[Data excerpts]
————————
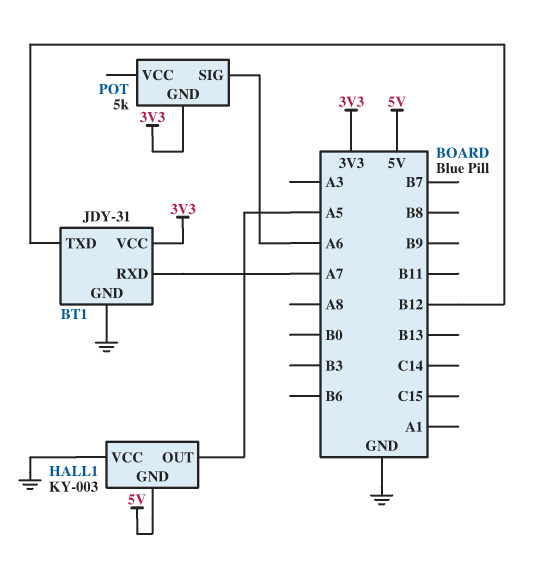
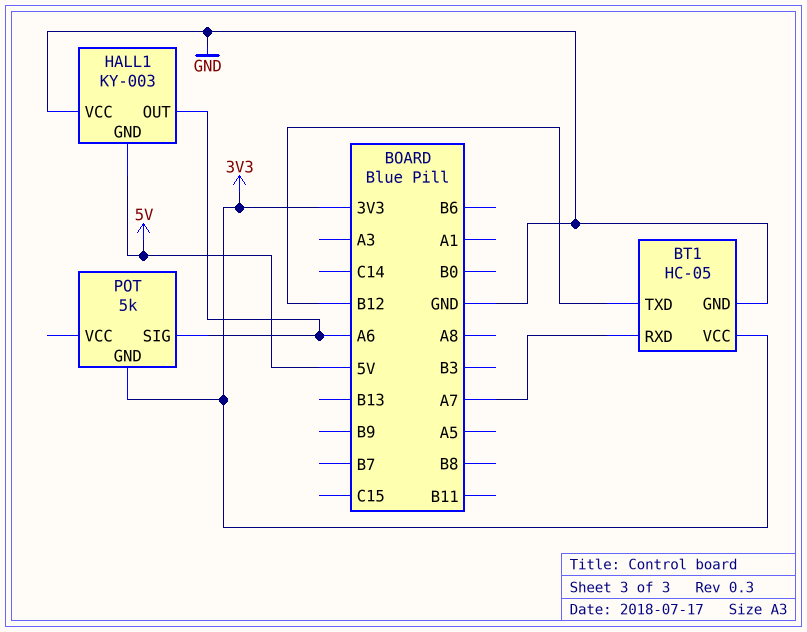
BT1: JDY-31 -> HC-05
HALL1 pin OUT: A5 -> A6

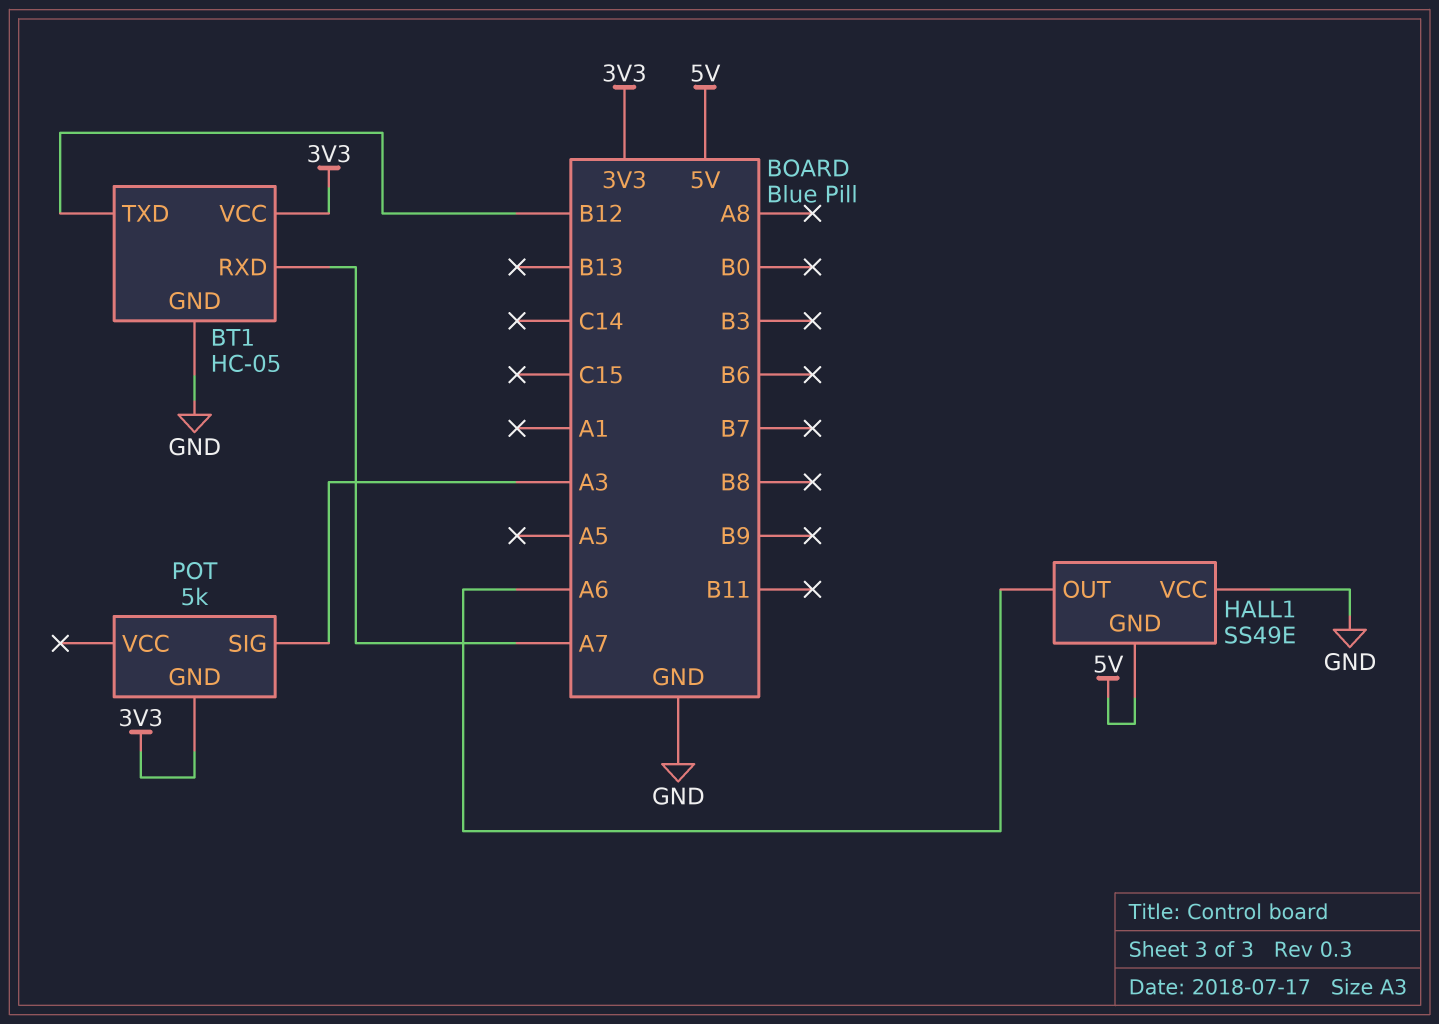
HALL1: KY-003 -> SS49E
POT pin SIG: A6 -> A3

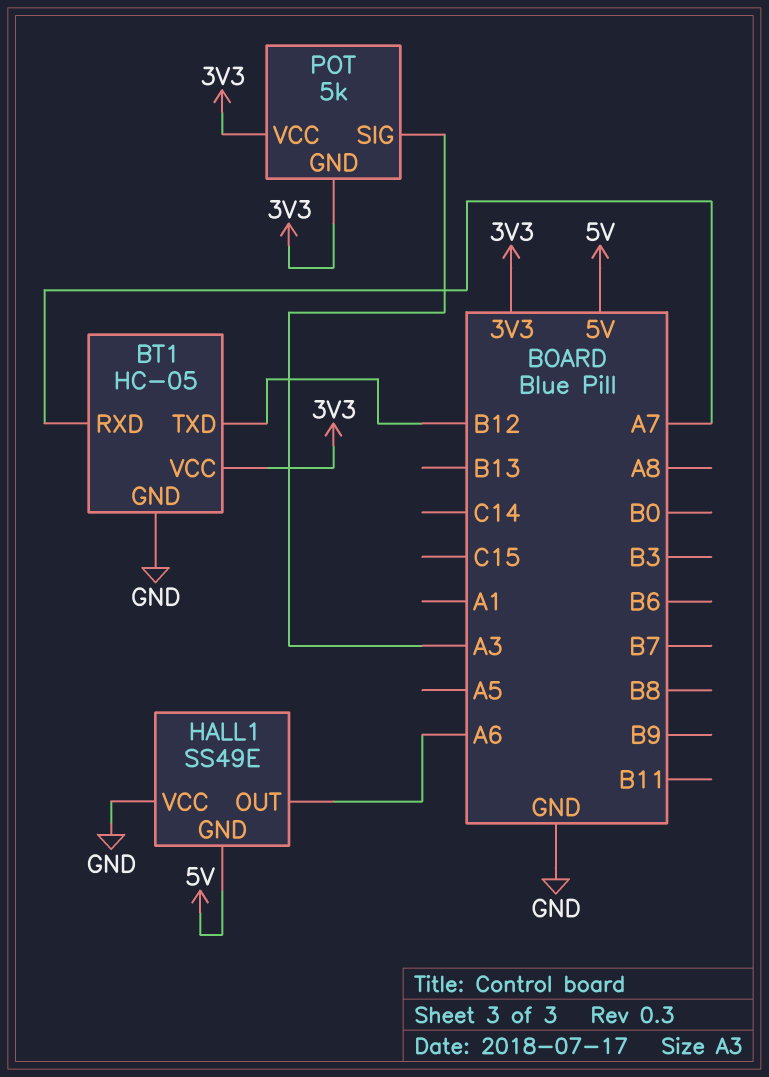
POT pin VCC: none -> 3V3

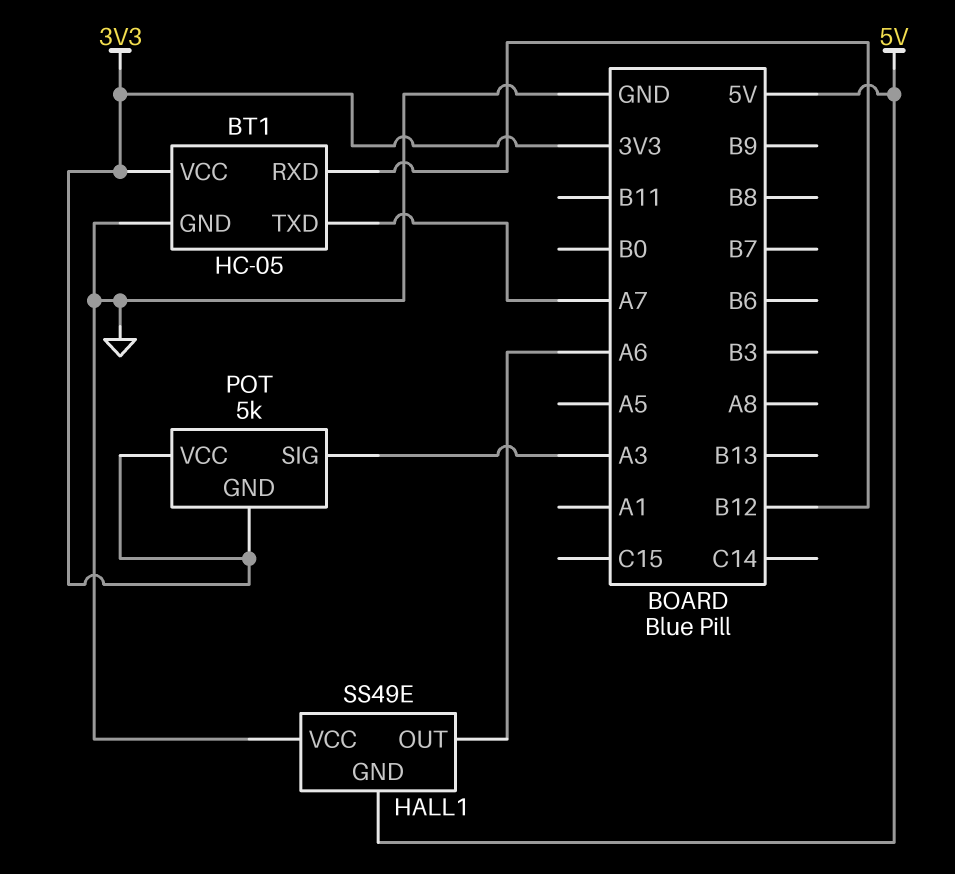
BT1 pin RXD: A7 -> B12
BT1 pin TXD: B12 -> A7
————————
- [Your objective]: Your output must match the records word for word, apart from the images, which are left out.

- [Your solution]:
BT1: JDY-31 -> HC-05
HALL1 pin OUT: A5 -> A6

HALL1: KY-003 -> SS49E
POT pin SIG: A6 -> A3

POT pin VCC: none -> 3V3

BT1 pin RXD: A7 -> B12
BT1 pin TXD: B12 -> A7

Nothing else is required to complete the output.